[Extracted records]
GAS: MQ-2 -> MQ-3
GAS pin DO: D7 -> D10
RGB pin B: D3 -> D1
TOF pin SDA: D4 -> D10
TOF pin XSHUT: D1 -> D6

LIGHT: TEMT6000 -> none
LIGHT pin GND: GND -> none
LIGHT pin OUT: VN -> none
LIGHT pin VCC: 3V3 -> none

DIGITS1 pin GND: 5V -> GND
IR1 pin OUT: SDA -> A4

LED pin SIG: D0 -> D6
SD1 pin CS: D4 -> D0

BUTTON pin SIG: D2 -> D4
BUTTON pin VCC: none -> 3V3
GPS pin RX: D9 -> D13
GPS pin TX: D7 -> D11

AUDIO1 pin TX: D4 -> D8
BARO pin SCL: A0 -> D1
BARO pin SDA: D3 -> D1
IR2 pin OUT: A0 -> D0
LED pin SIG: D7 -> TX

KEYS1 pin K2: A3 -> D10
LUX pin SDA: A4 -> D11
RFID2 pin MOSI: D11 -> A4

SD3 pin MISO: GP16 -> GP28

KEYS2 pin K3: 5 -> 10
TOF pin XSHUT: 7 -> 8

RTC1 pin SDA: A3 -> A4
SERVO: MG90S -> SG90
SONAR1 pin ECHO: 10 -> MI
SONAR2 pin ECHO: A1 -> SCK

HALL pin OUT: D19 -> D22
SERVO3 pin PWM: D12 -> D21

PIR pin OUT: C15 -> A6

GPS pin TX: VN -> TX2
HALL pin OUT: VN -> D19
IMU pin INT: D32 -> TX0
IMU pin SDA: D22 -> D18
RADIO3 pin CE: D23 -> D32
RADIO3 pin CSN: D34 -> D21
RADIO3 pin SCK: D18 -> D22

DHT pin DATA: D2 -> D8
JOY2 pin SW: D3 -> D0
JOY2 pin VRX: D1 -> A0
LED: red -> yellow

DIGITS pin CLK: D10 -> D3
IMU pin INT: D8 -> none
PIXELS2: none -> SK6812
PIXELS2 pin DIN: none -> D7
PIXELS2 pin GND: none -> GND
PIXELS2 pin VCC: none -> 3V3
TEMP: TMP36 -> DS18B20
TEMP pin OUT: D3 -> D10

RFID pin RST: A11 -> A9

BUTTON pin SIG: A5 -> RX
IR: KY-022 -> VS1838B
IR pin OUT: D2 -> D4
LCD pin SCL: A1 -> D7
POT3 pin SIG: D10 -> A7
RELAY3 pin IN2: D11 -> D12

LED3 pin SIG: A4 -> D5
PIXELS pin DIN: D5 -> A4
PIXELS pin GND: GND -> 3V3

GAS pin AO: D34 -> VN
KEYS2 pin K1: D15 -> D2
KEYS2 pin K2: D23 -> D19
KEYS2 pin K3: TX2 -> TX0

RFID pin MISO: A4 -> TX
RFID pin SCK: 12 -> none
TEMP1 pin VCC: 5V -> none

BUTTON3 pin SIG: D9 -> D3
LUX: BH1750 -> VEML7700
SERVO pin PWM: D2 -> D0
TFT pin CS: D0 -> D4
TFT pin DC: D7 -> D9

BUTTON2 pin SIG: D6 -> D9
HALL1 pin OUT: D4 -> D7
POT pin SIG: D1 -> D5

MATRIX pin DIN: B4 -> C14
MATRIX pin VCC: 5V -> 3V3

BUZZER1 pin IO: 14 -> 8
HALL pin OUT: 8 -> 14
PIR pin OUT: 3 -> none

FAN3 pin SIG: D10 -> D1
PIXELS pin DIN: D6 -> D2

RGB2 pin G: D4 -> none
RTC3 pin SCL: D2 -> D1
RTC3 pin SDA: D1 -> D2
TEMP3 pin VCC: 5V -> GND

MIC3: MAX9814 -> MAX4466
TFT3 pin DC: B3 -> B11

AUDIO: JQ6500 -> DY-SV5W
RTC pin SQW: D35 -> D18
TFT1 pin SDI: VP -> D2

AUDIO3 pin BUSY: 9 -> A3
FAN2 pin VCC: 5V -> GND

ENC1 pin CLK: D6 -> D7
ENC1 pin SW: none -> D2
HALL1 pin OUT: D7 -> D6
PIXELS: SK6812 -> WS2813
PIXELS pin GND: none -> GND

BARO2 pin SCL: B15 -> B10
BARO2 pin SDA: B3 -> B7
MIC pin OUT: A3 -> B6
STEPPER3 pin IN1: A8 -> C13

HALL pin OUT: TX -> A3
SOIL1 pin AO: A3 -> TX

_Required action_:
Having read the records above, print them out again exactly.

_Answer to the exercise_:
GAS: MQ-2 -> MQ-3
GAS pin DO: D7 -> D10
RGB pin B: D3 -> D1
TOF pin SDA: D4 -> D10
TOF pin XSHUT: D1 -> D6

LIGHT: TEMT6000 -> none
LIGHT pin GND: GND -> none
LIGHT pin OUT: VN -> none
LIGHT pin VCC: 3V3 -> none

DIGITS1 pin GND: 5V -> GND
IR1 pin OUT: SDA -> A4

LED pin SIG: D0 -> D6
SD1 pin CS: D4 -> D0

BUTTON pin SIG: D2 -> D4
BUTTON pin VCC: none -> 3V3
GPS pin RX: D9 -> D13
GPS pin TX: D7 -> D11

AUDIO1 pin TX: D4 -> D8
BARO pin SCL: A0 -> D1
BARO pin SDA: D3 -> D1
IR2 pin OUT: A0 -> D0
LED pin SIG: D7 -> TX

KEYS1 pin K2: A3 -> D10
LUX pin SDA: A4 -> D11
RFID2 pin MOSI: D11 -> A4

SD3 pin MISO: GP16 -> GP28

KEYS2 pin K3: 5 -> 10
TOF pin XSHUT: 7 -> 8

RTC1 pin SDA: A3 -> A4
SERVO: MG90S -> SG90
SONAR1 pin ECHO: 10 -> MI
SONAR2 pin ECHO: A1 -> SCK

HALL pin OUT: D19 -> D22
SERVO3 pin PWM: D12 -> D21

PIR pin OUT: C15 -> A6

GPS pin TX: VN -> TX2
HALL pin OUT: VN -> D19
IMU pin INT: D32 -> TX0
IMU pin SDA: D22 -> D18
RADIO3 pin CE: D23 -> D32
RADIO3 pin CSN: D34 -> D21
RADIO3 pin SCK: D18 -> D22

DHT pin DATA: D2 -> D8
JOY2 pin SW: D3 -> D0
JOY2 pin VRX: D1 -> A0
LED: red -> yellow

DIGITS pin CLK: D10 -> D3
IMU pin INT: D8 -> none
PIXELS2: none -> SK6812
PIXELS2 pin DIN: none -> D7
PIXELS2 pin GND: none -> GND
PIXELS2 pin VCC: none -> 3V3
TEMP: TMP36 -> DS18B20
TEMP pin OUT: D3 -> D10

RFID pin RST: A11 -> A9

BUTTON pin SIG: A5 -> RX
IR: KY-022 -> VS1838B
IR pin OUT: D2 -> D4
LCD pin SCL: A1 -> D7
POT3 pin SIG: D10 -> A7
RELAY3 pin IN2: D11 -> D12

LED3 pin SIG: A4 -> D5
PIXELS pin DIN: D5 -> A4
PIXELS pin GND: GND -> 3V3

GAS pin AO: D34 -> VN
KEYS2 pin K1: D15 -> D2
KEYS2 pin K2: D23 -> D19
KEYS2 pin K3: TX2 -> TX0

RFID pin MISO: A4 -> TX
RFID pin SCK: 12 -> none
TEMP1 pin VCC: 5V -> none

BUTTON3 pin SIG: D9 -> D3
LUX: BH1750 -> VEML7700
SERVO pin PWM: D2 -> D0
TFT pin CS: D0 -> D4
TFT pin DC: D7 -> D9

BUTTON2 pin SIG: D6 -> D9
HALL1 pin OUT: D4 -> D7
POT pin SIG: D1 -> D5

MATRIX pin DIN: B4 -> C14
MATRIX pin VCC: 5V -> 3V3

BUZZER1 pin IO: 14 -> 8
HALL pin OUT: 8 -> 14
PIR pin OUT: 3 -> none

FAN3 pin SIG: D10 -> D1
PIXELS pin DIN: D6 -> D2

RGB2 pin G: D4 -> none
RTC3 pin SCL: D2 -> D1
RTC3 pin SDA: D1 -> D2
TEMP3 pin VCC: 5V -> GND

MIC3: MAX9814 -> MAX4466
TFT3 pin DC: B3 -> B11

AUDIO: JQ6500 -> DY-SV5W
RTC pin SQW: D35 -> D18
TFT1 pin SDI: VP -> D2

AUDIO3 pin BUSY: 9 -> A3
FAN2 pin VCC: 5V -> GND

ENC1 pin CLK: D6 -> D7
ENC1 pin SW: none -> D2
HALL1 pin OUT: D7 -> D6
PIXELS: SK6812 -> WS2813
PIXELS pin GND: none -> GND

BARO2 pin SCL: B15 -> B10
BARO2 pin SDA: B3 -> B7
MIC pin OUT: A3 -> B6
STEPPER3 pin IN1: A8 -> C13

HALL pin OUT: TX -> A3
SOIL1 pin AO: A3 -> TX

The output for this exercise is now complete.